(Records from a dataset)
# # # #
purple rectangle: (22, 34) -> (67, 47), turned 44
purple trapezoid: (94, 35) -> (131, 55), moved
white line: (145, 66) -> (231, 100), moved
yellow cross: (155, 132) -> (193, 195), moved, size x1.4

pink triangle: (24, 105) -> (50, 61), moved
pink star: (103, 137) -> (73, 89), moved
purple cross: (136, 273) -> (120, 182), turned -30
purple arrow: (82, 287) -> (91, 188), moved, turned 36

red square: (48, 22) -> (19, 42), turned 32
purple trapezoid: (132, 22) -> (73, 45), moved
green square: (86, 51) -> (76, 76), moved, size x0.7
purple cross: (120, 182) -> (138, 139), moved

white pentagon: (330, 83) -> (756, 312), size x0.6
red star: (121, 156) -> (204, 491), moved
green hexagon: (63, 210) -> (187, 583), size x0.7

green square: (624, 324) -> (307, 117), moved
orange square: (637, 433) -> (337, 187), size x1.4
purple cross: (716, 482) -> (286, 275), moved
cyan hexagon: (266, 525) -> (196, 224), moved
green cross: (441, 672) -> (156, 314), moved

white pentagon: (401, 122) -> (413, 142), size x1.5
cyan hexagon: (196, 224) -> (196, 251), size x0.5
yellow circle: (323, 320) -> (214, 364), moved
# # # #
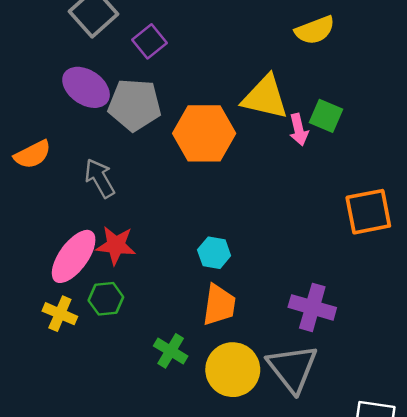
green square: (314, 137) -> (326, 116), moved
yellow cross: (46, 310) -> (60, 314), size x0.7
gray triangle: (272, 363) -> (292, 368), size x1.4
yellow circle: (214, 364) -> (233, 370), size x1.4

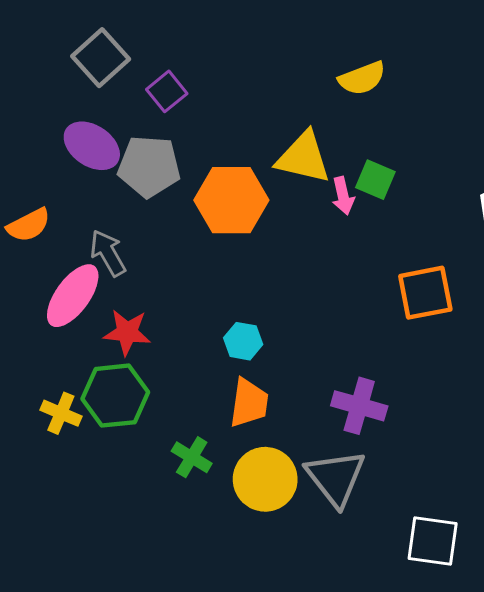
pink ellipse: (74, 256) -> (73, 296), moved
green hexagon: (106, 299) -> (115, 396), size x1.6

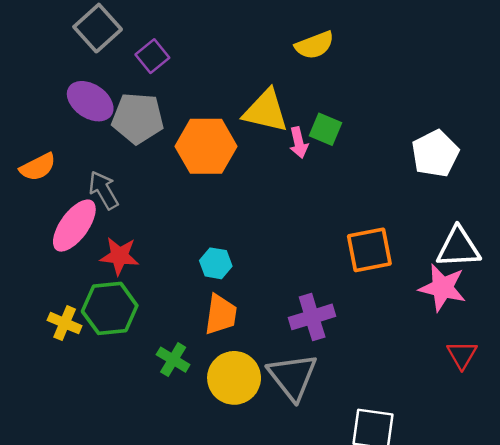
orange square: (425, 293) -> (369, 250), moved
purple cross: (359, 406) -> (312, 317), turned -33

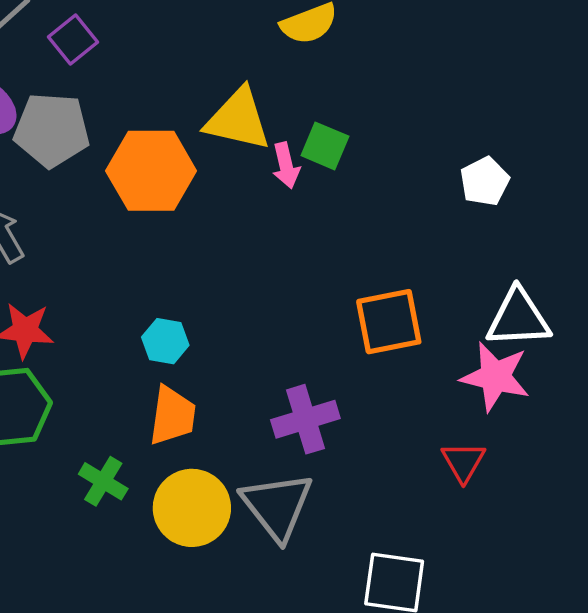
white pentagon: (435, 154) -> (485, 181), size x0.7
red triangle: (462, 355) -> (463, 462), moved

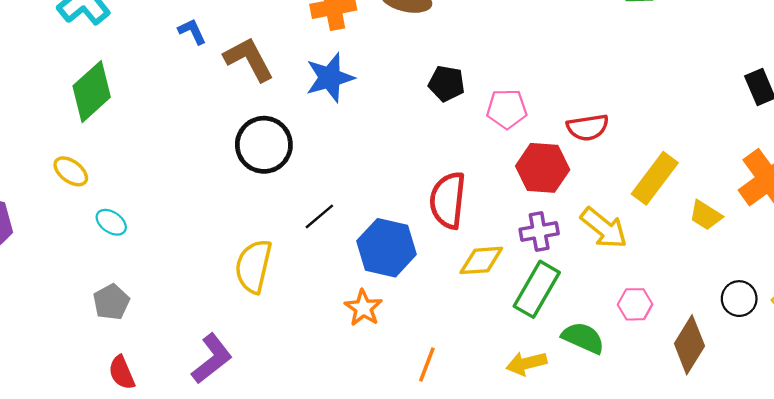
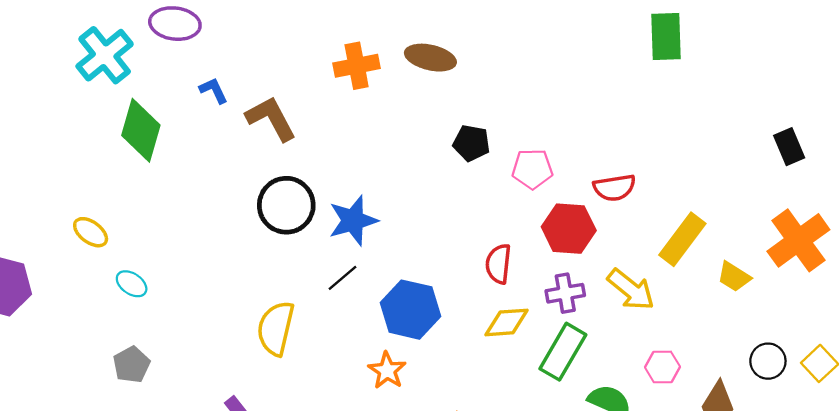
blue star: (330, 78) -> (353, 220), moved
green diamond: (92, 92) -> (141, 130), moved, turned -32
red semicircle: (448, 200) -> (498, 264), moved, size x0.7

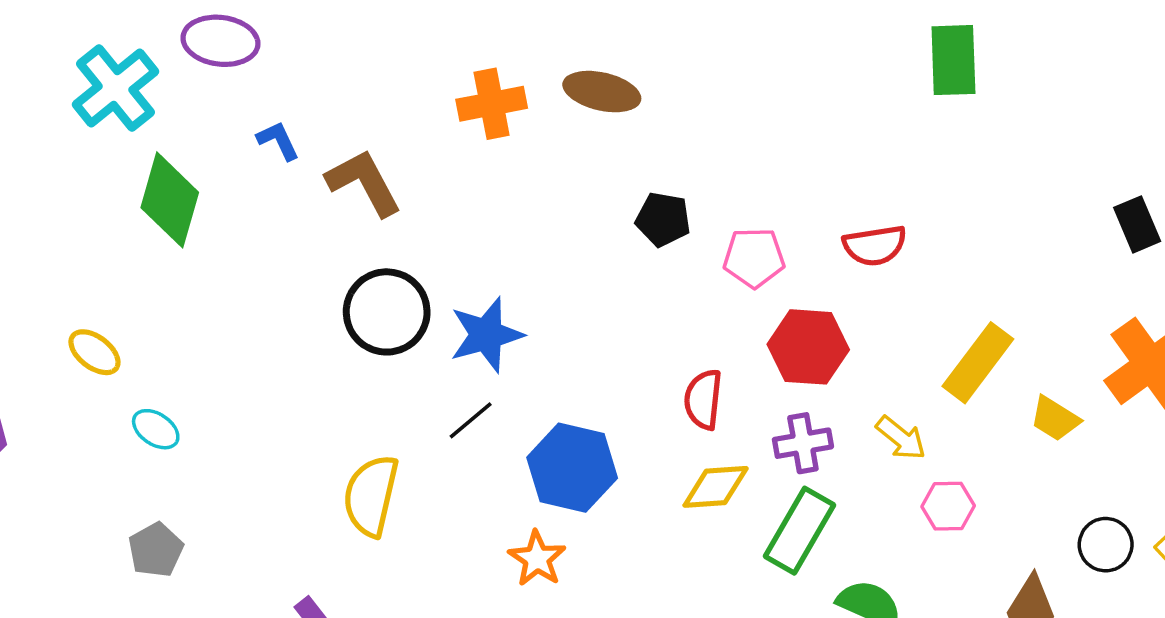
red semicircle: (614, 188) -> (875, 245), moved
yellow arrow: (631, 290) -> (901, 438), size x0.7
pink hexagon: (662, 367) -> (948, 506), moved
# # # #
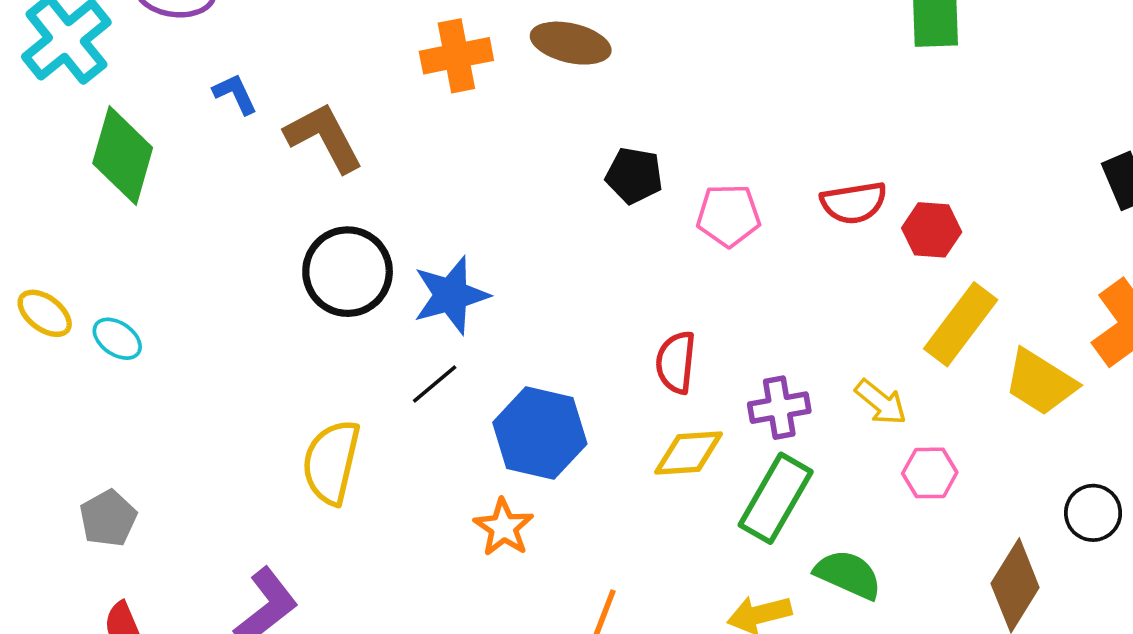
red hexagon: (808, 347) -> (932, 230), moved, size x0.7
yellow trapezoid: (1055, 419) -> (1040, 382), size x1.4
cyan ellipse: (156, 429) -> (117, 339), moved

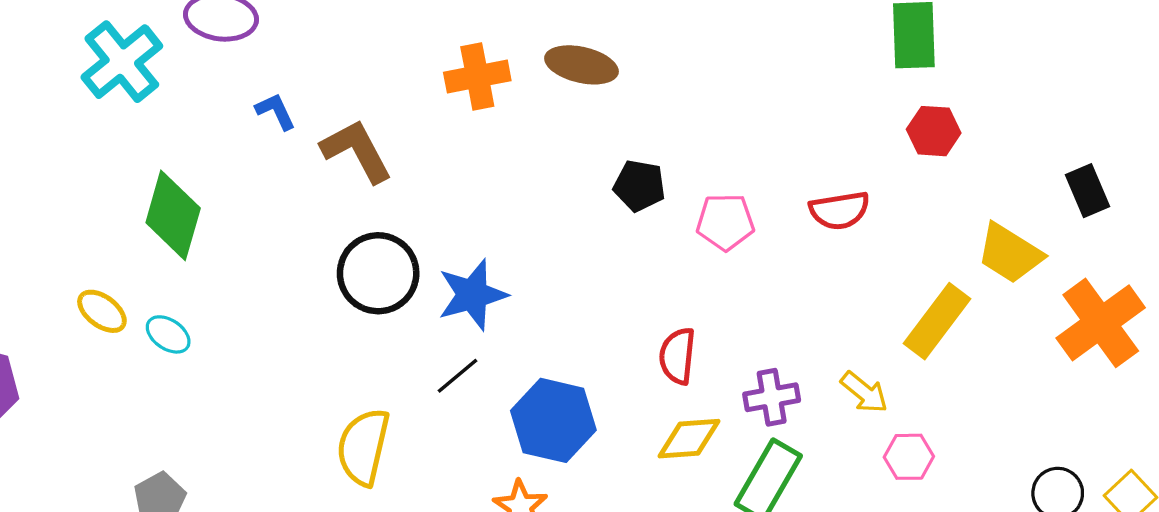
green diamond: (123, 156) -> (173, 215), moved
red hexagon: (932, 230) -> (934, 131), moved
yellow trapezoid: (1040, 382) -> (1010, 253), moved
# # # #
**WHAT THE TASK ASKS**
Write back word for word every line in the entries above from the one with "yellow cross: (46, 310)" to the one with "pink hexagon: (662, 367) -> (948, 506), moved", ends included, and none of the pictures.

**RESPONSE BELOW**
yellow cross: (46, 310) -> (60, 314), size x0.7
gray triangle: (272, 363) -> (292, 368), size x1.4
yellow circle: (214, 364) -> (233, 370), size x1.4

pink ellipse: (74, 256) -> (73, 296), moved
green hexagon: (106, 299) -> (115, 396), size x1.6

orange square: (425, 293) -> (369, 250), moved
purple cross: (359, 406) -> (312, 317), turned -33

white pentagon: (435, 154) -> (485, 181), size x0.7
red triangle: (462, 355) -> (463, 462), moved

blue star: (330, 78) -> (353, 220), moved
green diamond: (92, 92) -> (141, 130), moved, turned -32
red semicircle: (448, 200) -> (498, 264), moved, size x0.7

red semicircle: (614, 188) -> (875, 245), moved
yellow arrow: (631, 290) -> (901, 438), size x0.7
pink hexagon: (662, 367) -> (948, 506), moved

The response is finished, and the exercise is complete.